**Work instructions:**
In the entries that follow, repeat exactly the lines from the one that has "R3: none -> 18 (DGND, n6)" through the one that has "BT1: 12V (plus VS, minus DGND) -> none", but omit pictures.

**Data excerpts:**
☆ ☆ ☆ ☆ ☆ ☆ ☆

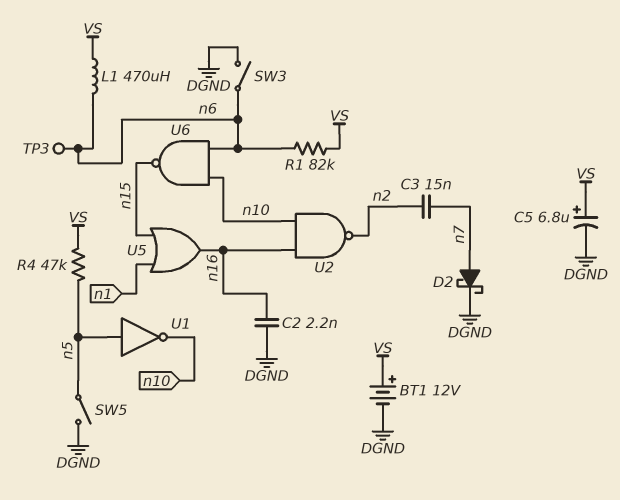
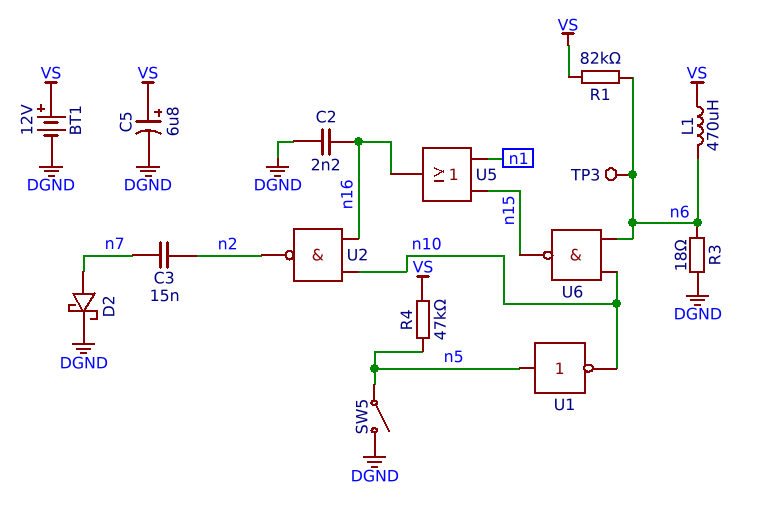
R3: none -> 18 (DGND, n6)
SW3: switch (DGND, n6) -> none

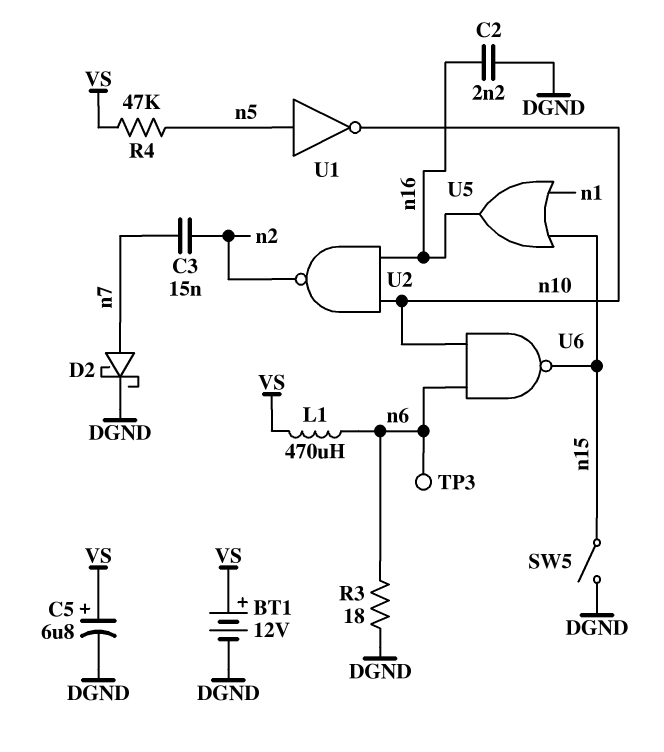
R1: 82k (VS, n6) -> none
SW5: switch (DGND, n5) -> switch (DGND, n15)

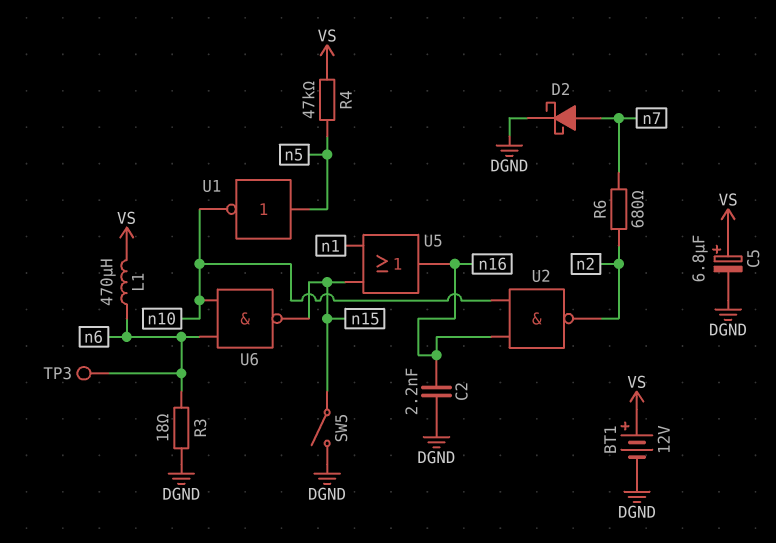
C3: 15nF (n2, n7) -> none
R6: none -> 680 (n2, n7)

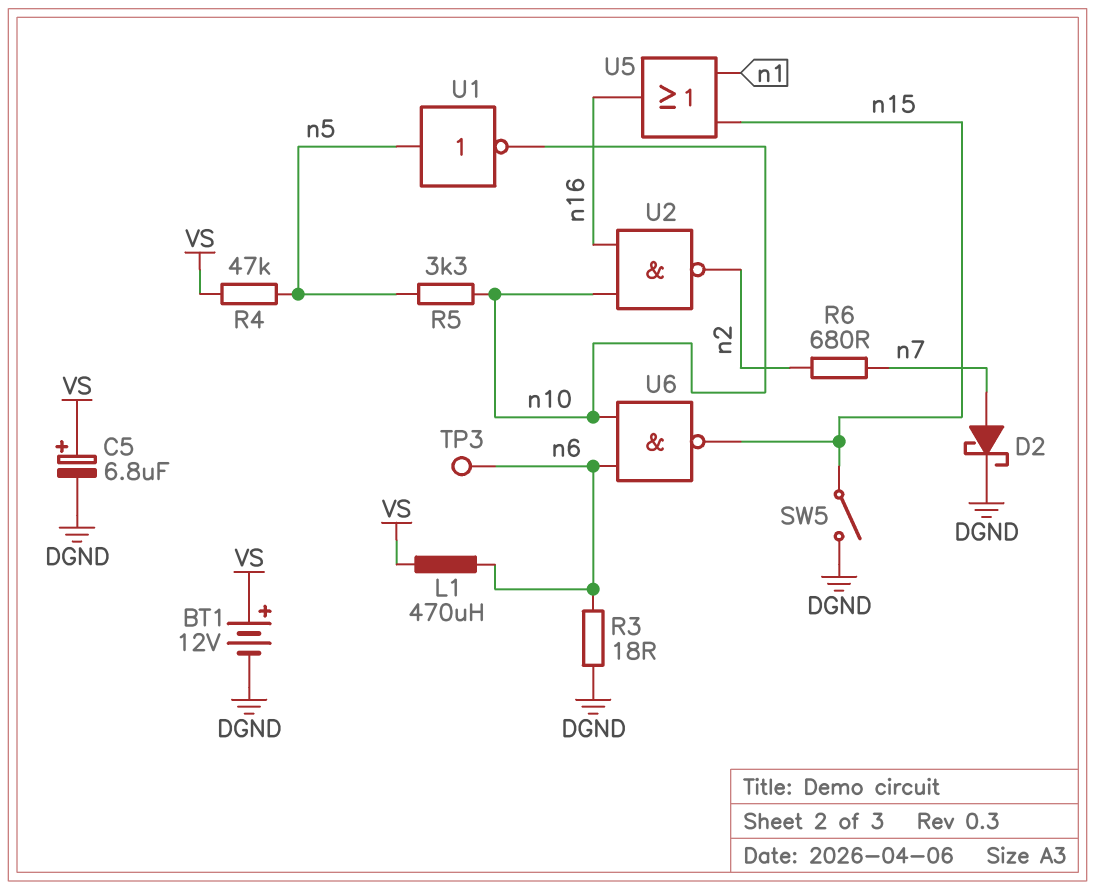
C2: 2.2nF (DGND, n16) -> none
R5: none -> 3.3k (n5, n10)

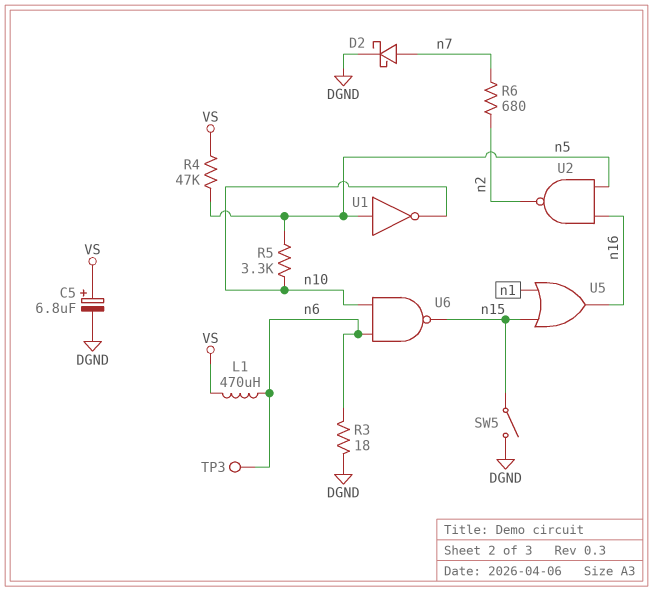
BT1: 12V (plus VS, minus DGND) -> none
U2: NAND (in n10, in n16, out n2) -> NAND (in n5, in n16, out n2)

☆ ☆ ☆ ☆ ☆ ☆ ☆

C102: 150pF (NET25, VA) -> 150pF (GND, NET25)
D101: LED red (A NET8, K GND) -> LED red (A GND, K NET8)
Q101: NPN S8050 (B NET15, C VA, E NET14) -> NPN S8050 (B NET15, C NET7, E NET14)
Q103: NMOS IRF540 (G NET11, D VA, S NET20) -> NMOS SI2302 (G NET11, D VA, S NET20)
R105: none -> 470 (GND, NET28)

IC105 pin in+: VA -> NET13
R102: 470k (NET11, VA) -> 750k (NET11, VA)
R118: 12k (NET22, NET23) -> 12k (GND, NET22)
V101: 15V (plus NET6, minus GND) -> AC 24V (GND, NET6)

☆ ☆ ☆ ☆ ☆ ☆ ☆

**Solution below:**
R3: none -> 18 (DGND, n6)
SW3: switch (DGND, n6) -> none

R1: 82k (VS, n6) -> none
SW5: switch (DGND, n5) -> switch (DGND, n15)

C3: 15nF (n2, n7) -> none
R6: none -> 680 (n2, n7)

C2: 2.2nF (DGND, n16) -> none
R5: none -> 3.3k (n5, n10)

BT1: 12V (plus VS, minus DGND) -> none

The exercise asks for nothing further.